▶ _EXERCISE_:
Please give again, exactly and only, the stretch of lines from the one containing "PIXELS2 pin DIN: 10 -> 5" to the end of the entries below.

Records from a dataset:
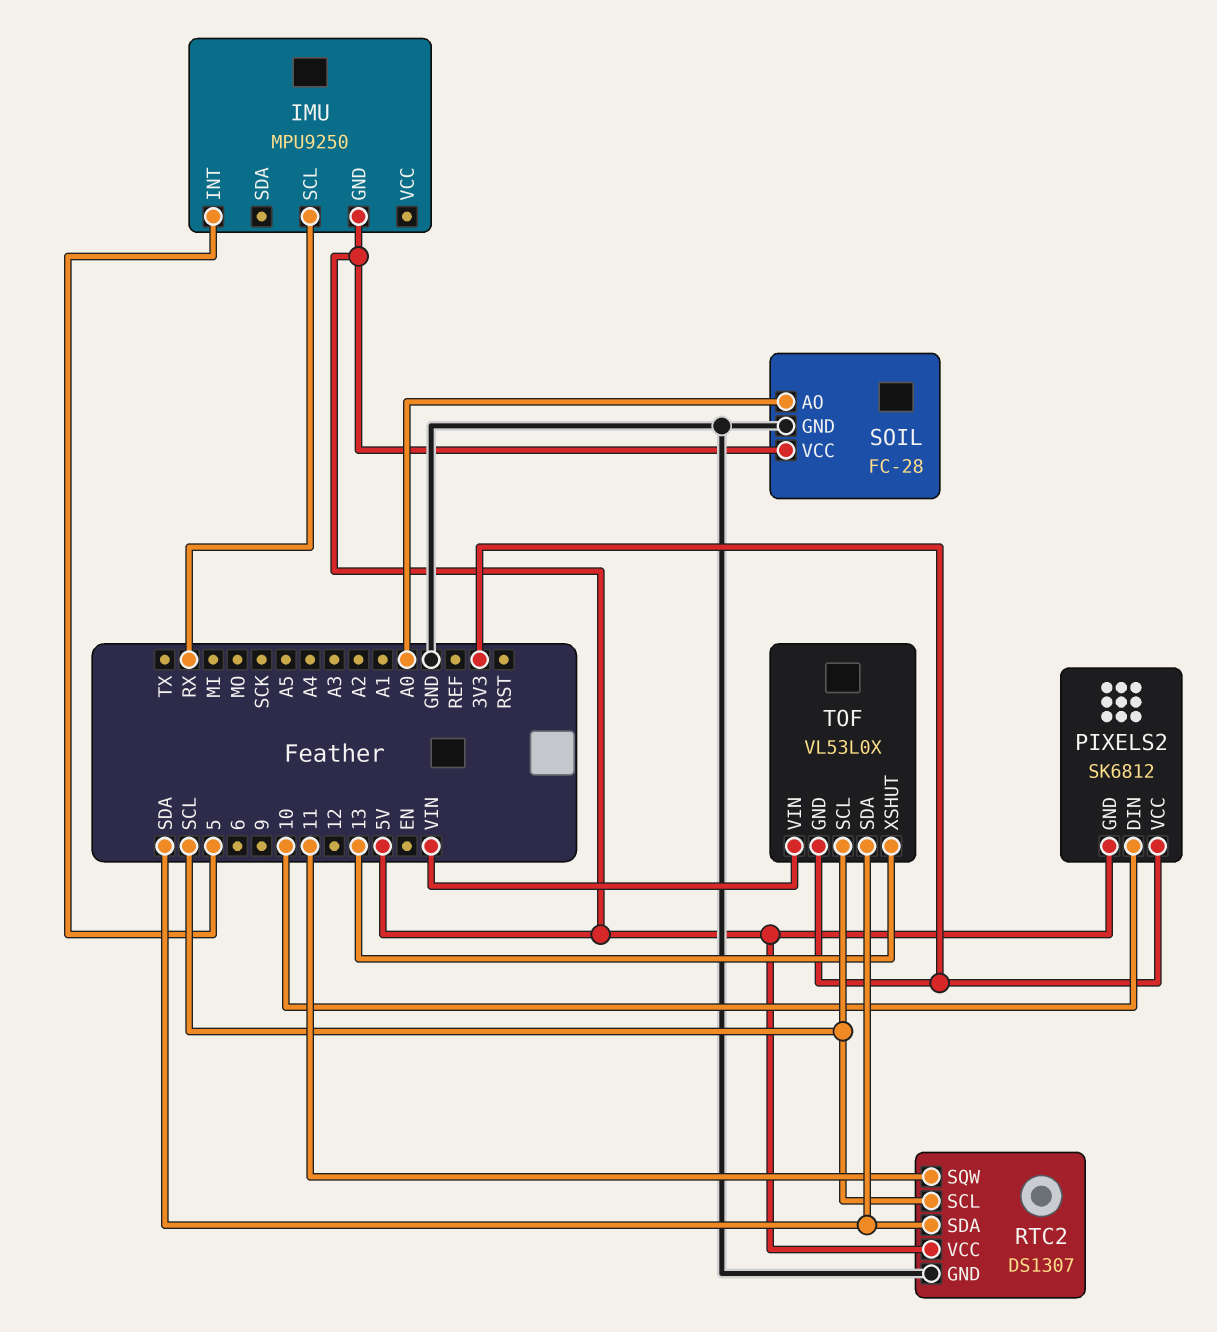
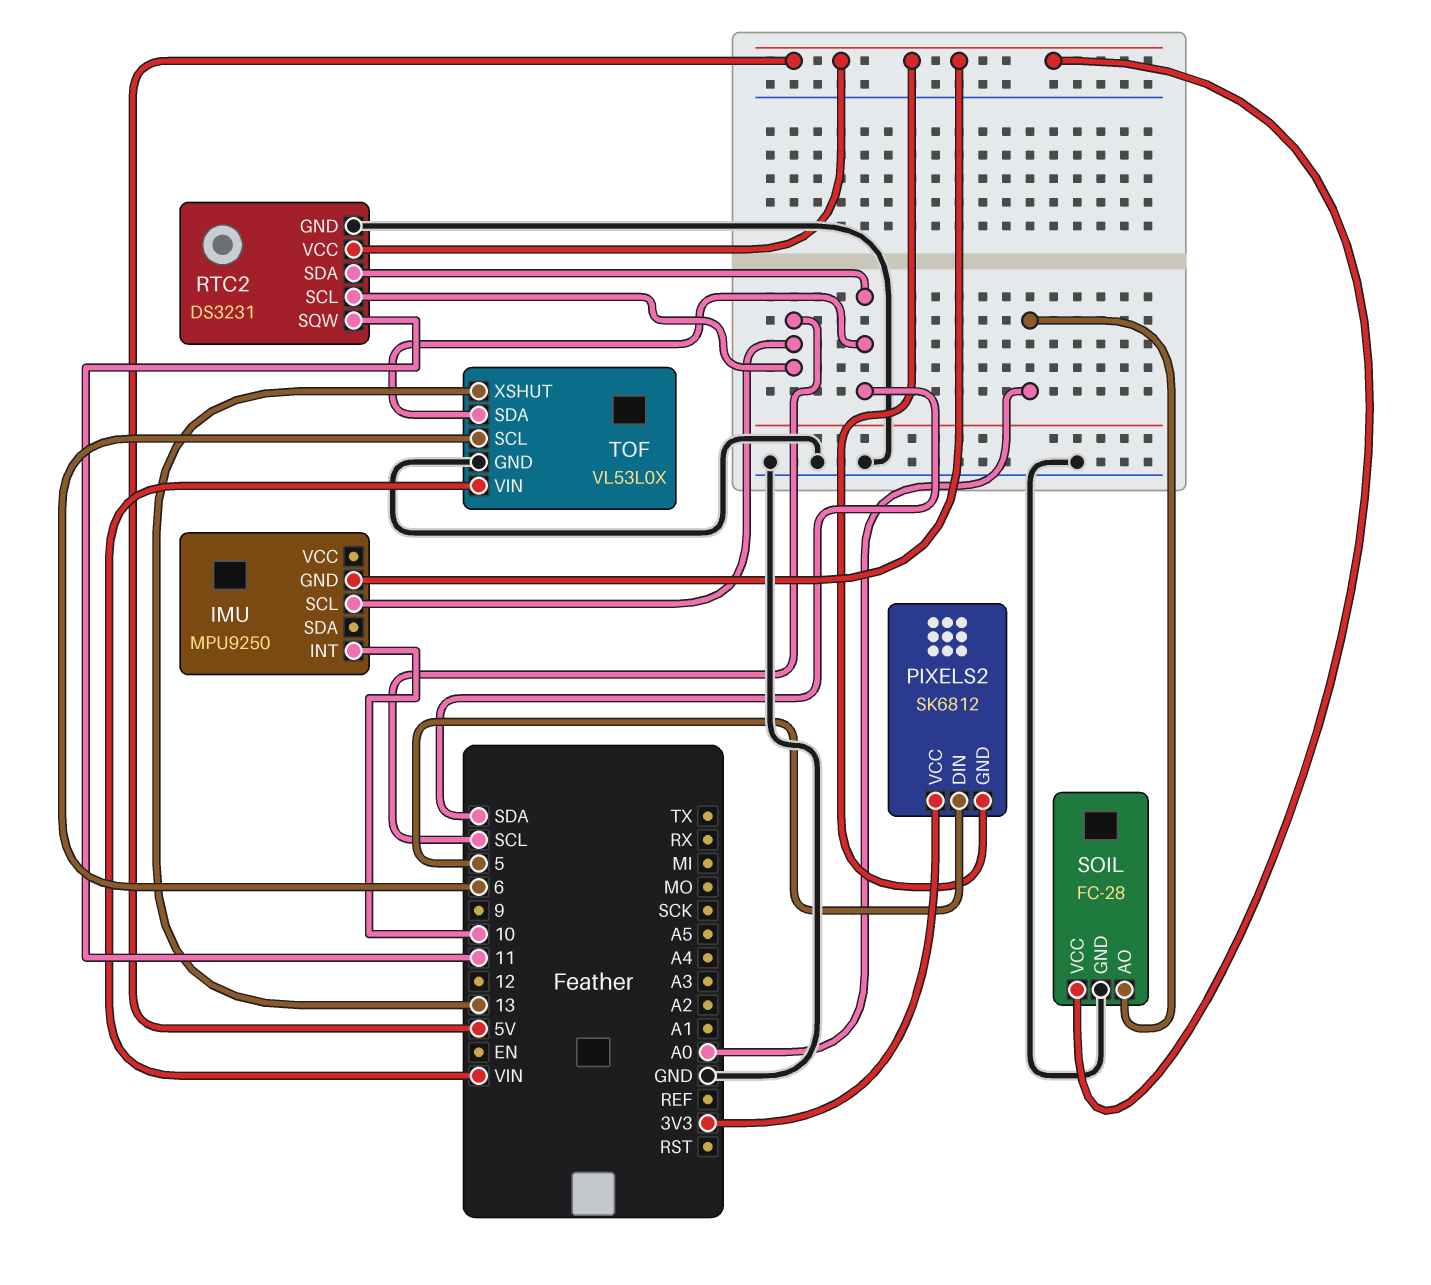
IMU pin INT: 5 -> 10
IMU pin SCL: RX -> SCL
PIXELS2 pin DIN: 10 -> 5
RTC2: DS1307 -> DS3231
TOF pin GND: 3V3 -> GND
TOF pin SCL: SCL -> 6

▶ _RESPONSE_:
PIXELS2 pin DIN: 10 -> 5
RTC2: DS1307 -> DS3231
TOF pin GND: 3V3 -> GND
TOF pin SCL: SCL -> 6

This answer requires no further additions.